**Aim of the task:** When the line containing "TOF2: VL53L0X -> VL6180X" is found in the data below, copy it and each line after it through the line containing "SCALE pin SCK: D7 -> RX", exactly and with no others.
#### Supplied material ####
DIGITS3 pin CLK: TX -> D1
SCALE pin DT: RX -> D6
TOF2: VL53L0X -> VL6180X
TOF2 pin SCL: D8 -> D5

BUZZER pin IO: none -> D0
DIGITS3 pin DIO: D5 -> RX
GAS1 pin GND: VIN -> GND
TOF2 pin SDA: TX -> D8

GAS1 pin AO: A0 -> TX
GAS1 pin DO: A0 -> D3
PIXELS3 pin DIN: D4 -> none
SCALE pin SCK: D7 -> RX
####
#### Supplied material ####
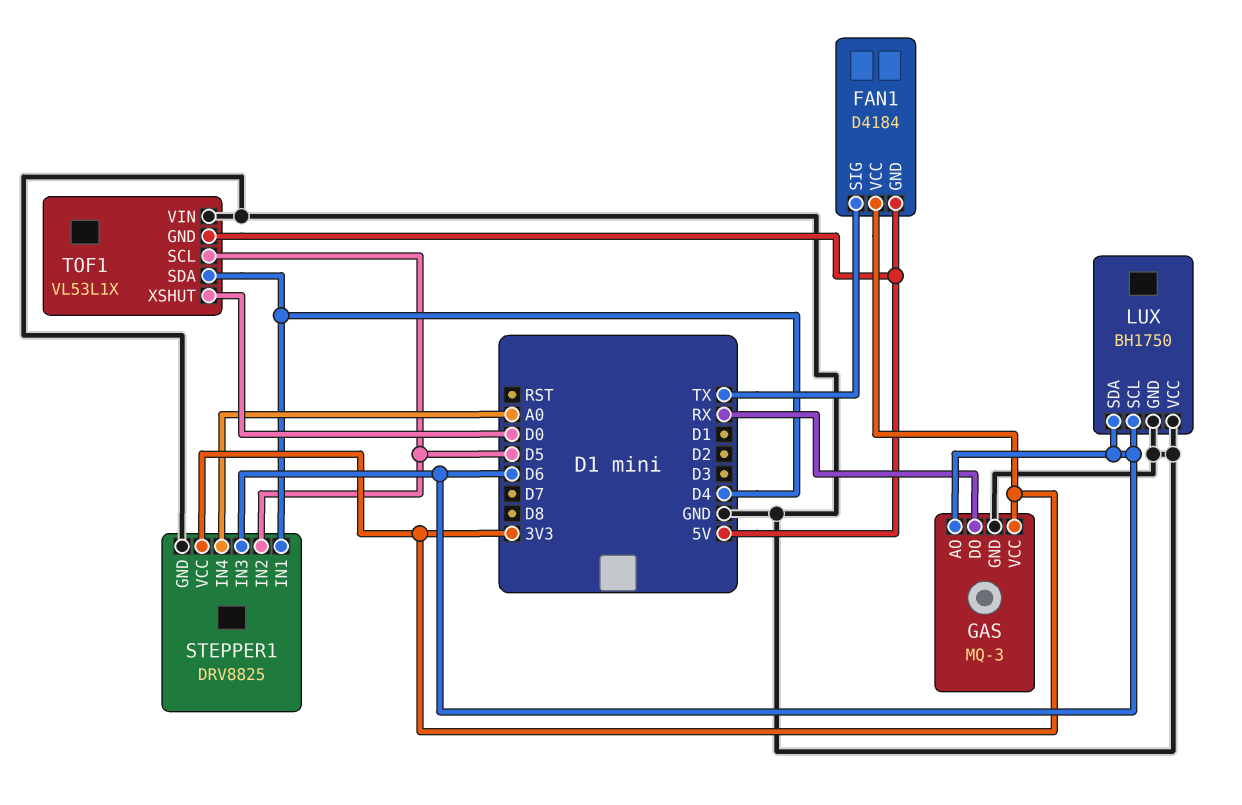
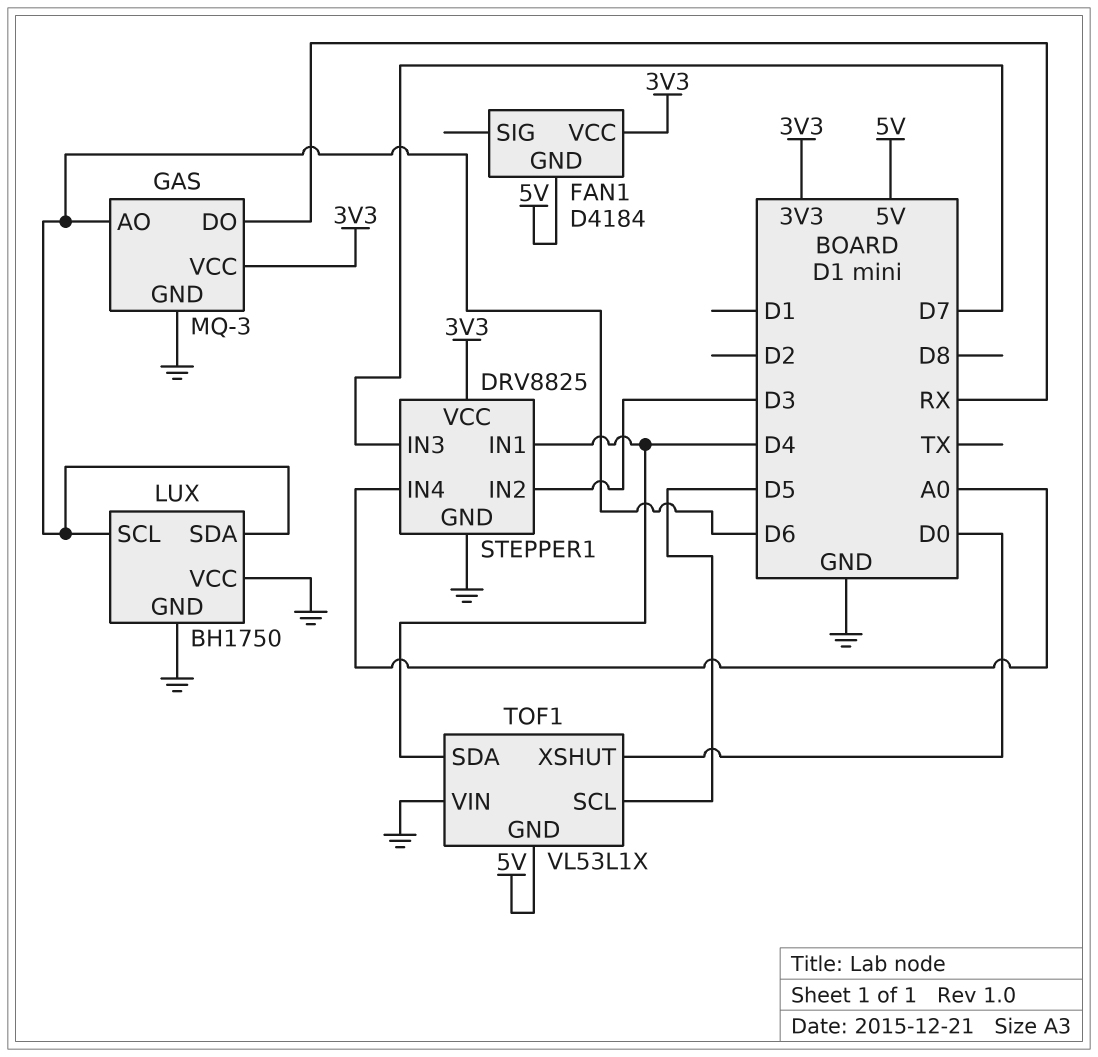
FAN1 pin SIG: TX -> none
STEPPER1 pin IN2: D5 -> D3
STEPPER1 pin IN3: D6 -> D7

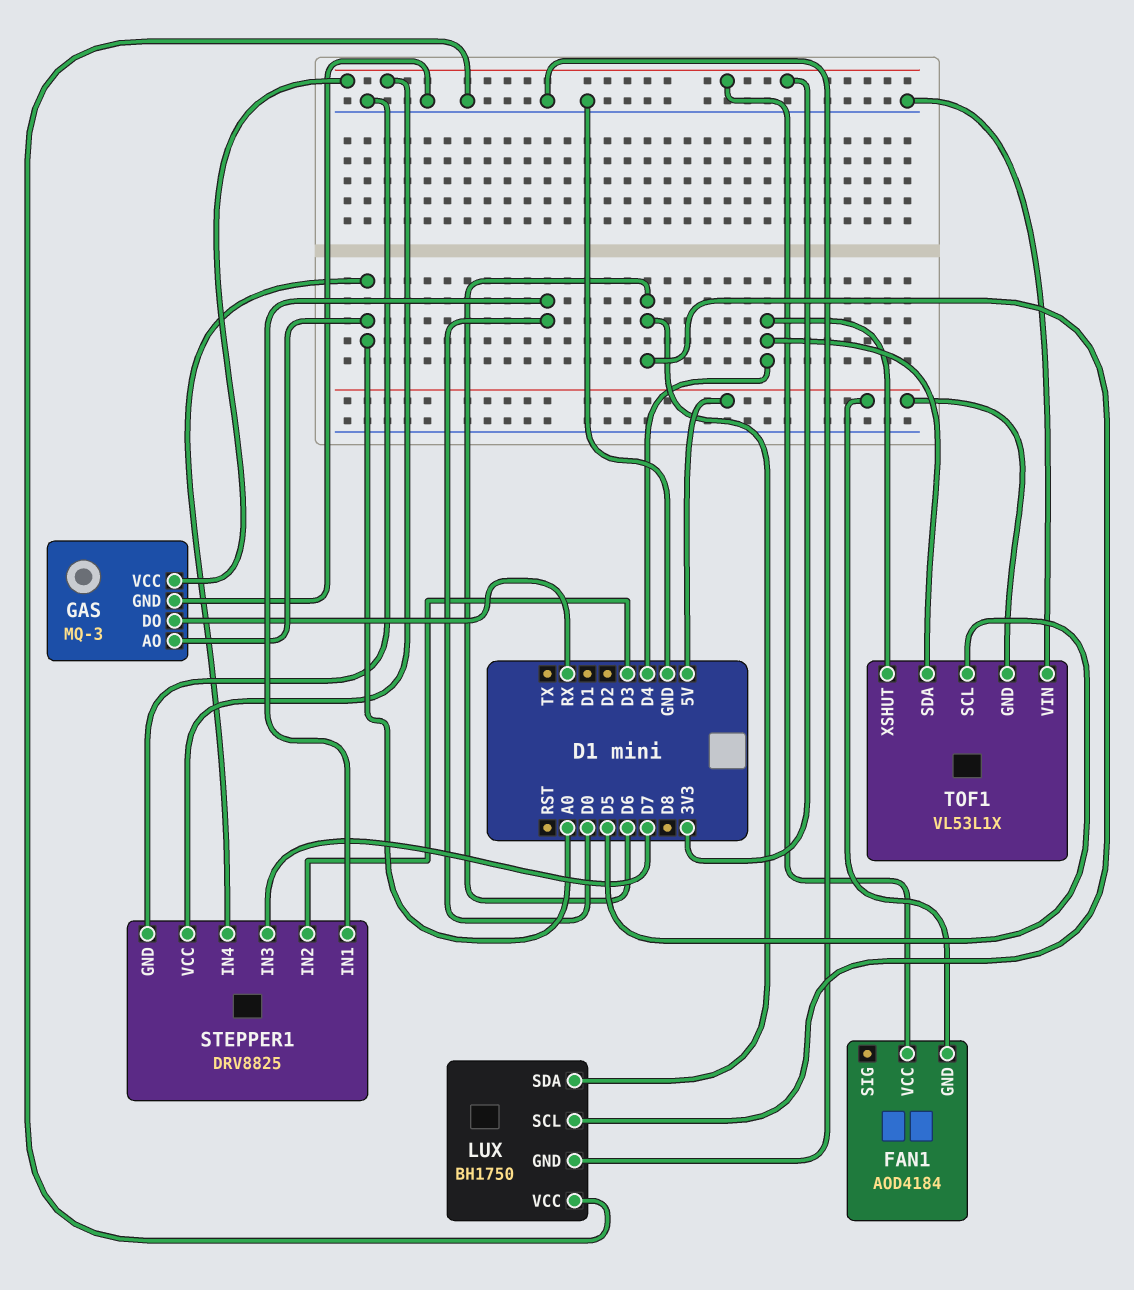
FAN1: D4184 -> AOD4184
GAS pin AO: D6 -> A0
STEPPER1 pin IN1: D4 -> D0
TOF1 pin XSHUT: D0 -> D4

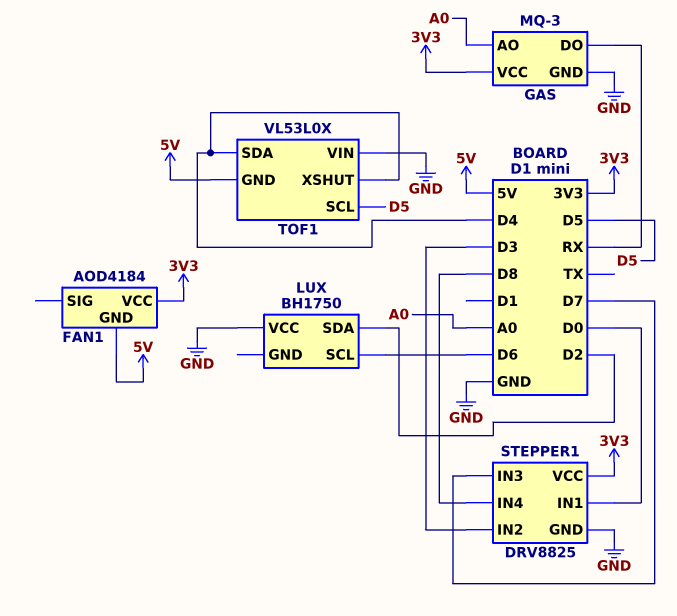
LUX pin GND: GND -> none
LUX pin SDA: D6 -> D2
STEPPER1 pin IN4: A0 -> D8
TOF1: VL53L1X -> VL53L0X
####
**Solution for this exercise:**
TOF2: VL53L0X -> VL6180X
TOF2 pin SCL: D8 -> D5

BUZZER pin IO: none -> D0
DIGITS3 pin DIO: D5 -> RX
GAS1 pin GND: VIN -> GND
TOF2 pin SDA: TX -> D8

GAS1 pin AO: A0 -> TX
GAS1 pin DO: A0 -> D3
PIXELS3 pin DIN: D4 -> none
SCALE pin SCK: D7 -> RX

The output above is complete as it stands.